====== Data listing ======

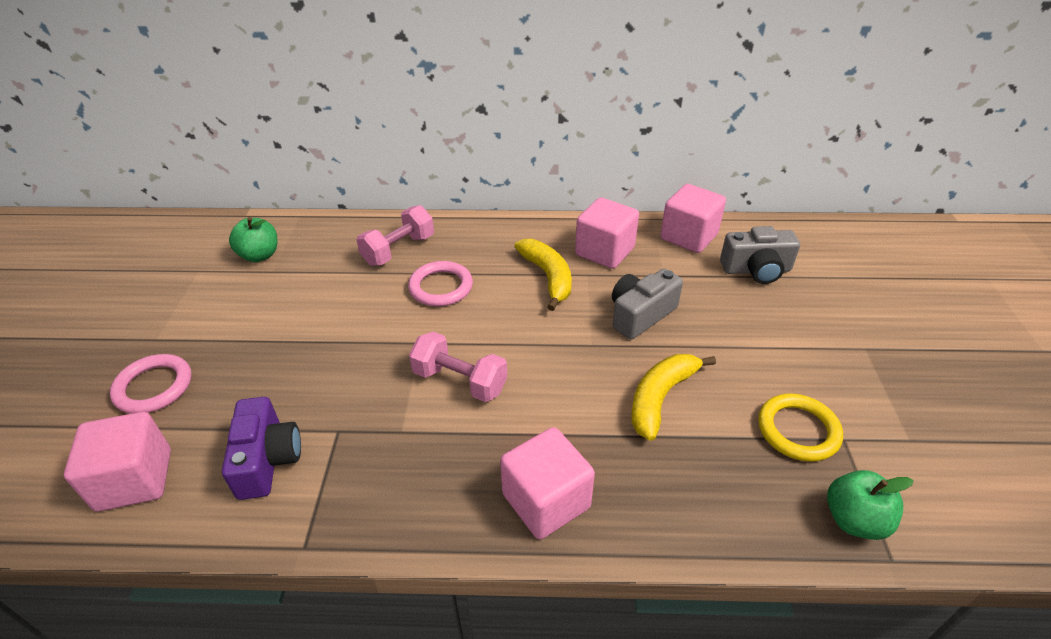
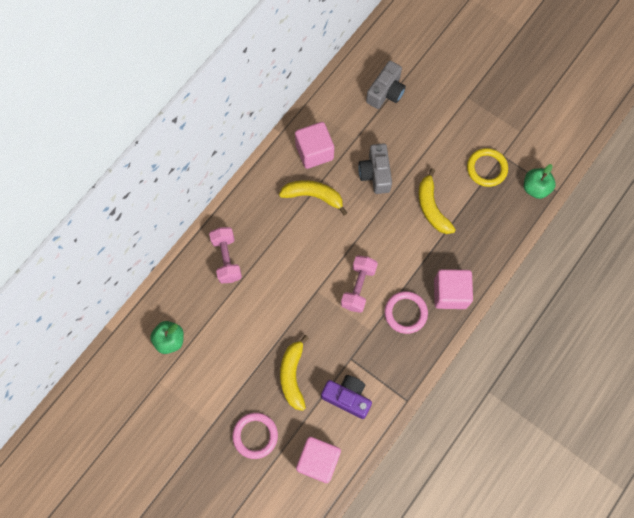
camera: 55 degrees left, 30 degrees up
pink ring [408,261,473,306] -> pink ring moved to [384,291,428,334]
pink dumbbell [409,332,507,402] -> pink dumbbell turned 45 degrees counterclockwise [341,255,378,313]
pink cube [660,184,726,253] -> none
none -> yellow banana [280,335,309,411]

======

Work order: Every line in the records is to be retyped exactly as it stands; the pictures stay out.

Answer to the exercise:
camera: 55 degrees left, 30 degrees up
pink ring [408,261,473,306] -> pink ring moved to [384,291,428,334]
pink dumbbell [409,332,507,402] -> pink dumbbell turned 45 degrees counterclockwise [341,255,378,313]
pink cube [660,184,726,253] -> none
none -> yellow banana [280,335,309,411]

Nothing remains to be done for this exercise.